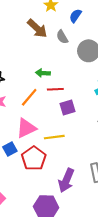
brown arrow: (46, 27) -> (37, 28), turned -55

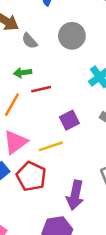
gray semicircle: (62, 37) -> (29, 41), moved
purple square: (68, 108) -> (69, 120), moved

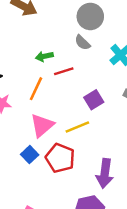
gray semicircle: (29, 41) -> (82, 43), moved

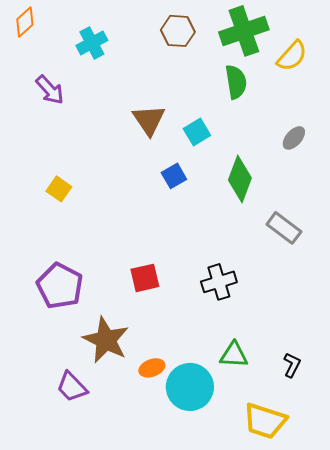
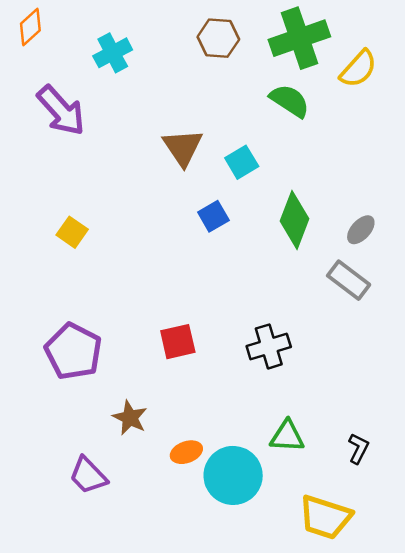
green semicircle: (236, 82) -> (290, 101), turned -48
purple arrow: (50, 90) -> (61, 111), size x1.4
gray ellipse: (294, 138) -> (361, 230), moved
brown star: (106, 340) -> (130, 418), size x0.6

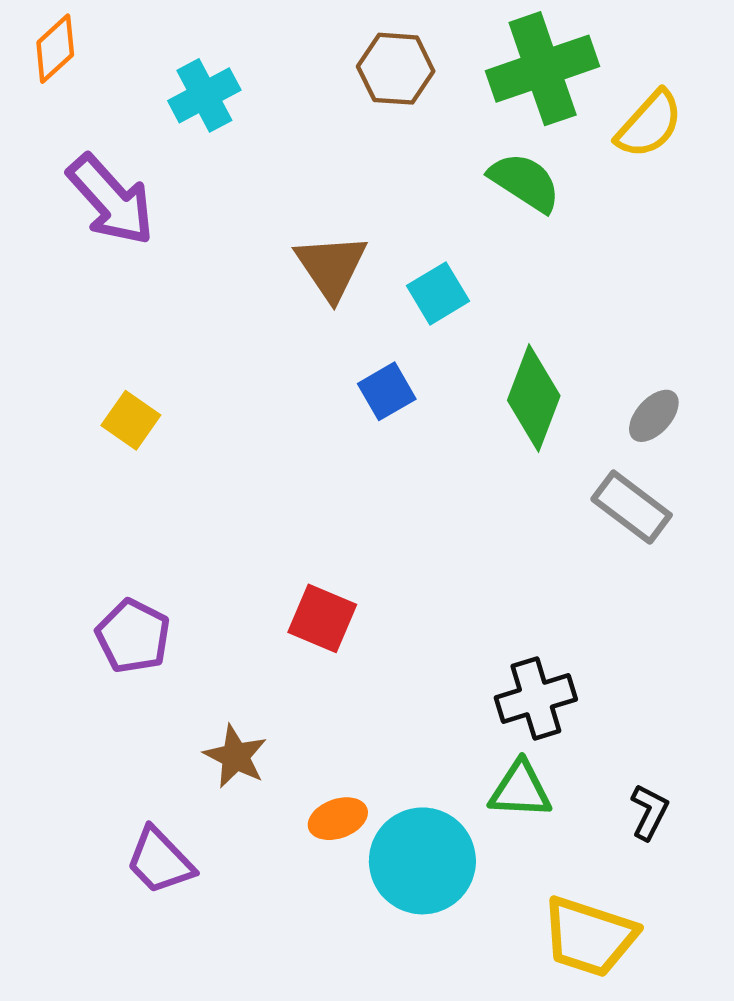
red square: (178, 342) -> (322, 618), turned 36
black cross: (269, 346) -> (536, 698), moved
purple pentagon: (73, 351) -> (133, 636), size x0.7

How to complete this task: Extract, character for character, every line from the one that holds "gray ellipse: (294, 138) -> (361, 230), moved" through the end of the entries above. Include both boundary lines and no pictures.

Solved problem:
gray ellipse: (294, 138) -> (361, 230), moved
brown star: (106, 340) -> (130, 418), size x0.6

red square: (178, 342) -> (322, 618), turned 36
black cross: (269, 346) -> (536, 698), moved
purple pentagon: (73, 351) -> (133, 636), size x0.7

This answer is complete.